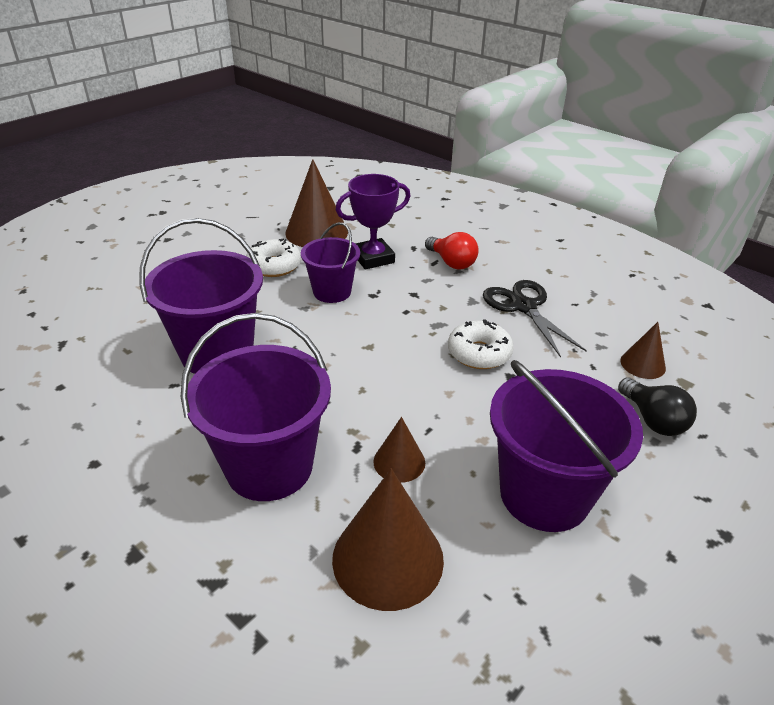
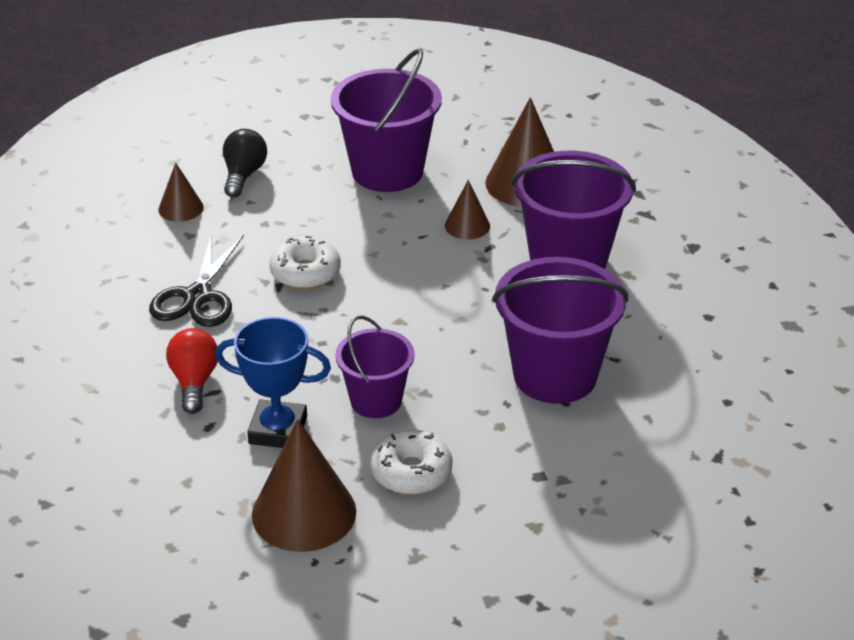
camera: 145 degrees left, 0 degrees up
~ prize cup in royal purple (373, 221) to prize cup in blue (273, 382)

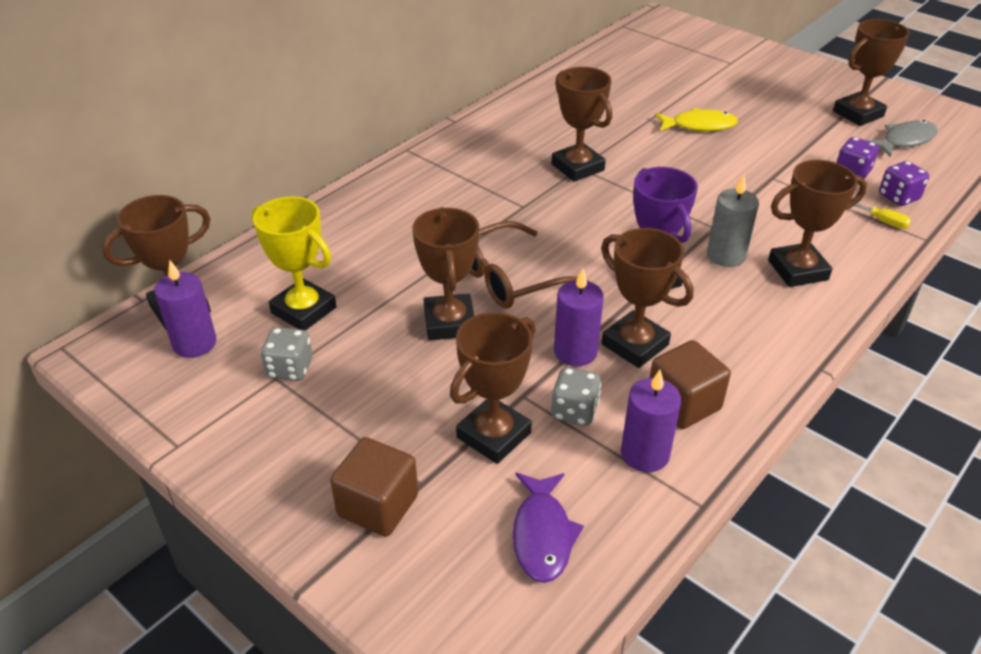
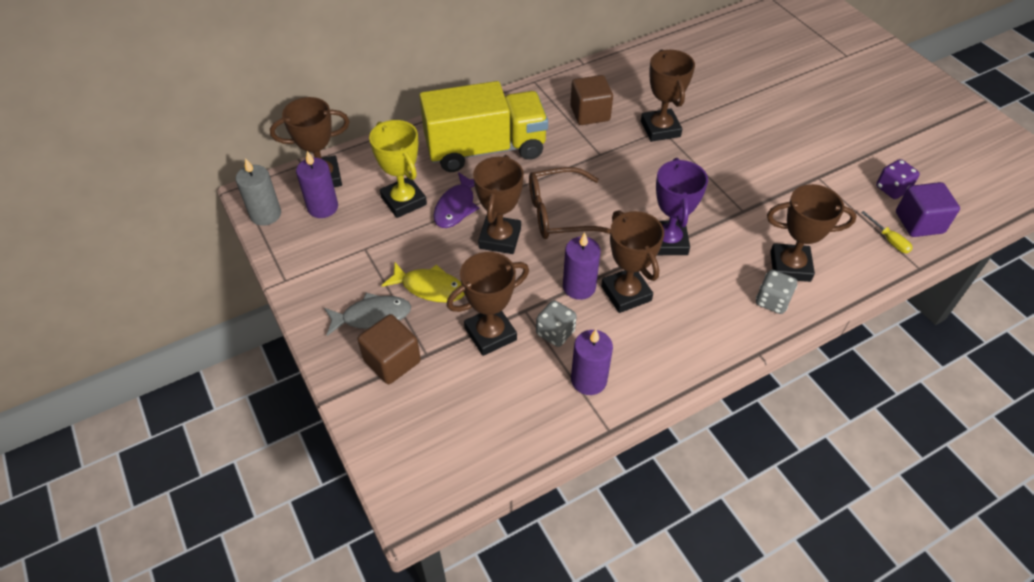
camera: 20 degrees right, 10 degrees up
~ game die in grey (286, 354) to (776, 292)
~ toy fish in royal purple (548, 528) to (456, 200)
~ block in dark brown (690, 384) to (591, 100)
~ toy fish in golden (696, 119) to (423, 282)
~ pillar candle in grey (733, 221) to (258, 192)
- prize cup in dark brown (871, 72)
~ toy fish in grey (902, 138) to (367, 314)
~ game die in royal purple (904, 183) to block in royal purple (928, 209)
+ toy truck in golden (483, 126)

◆ ◆ ◆ ◆ ◆ ◆ ◆

### Requirement
Copy, word for word, the line that contains "purple (928, 209)" and every line after it through the end of the records, and nothing else.

### Reply to the task
~ game die in royal purple (904, 183) to block in royal purple (928, 209)
+ toy truck in golden (483, 126)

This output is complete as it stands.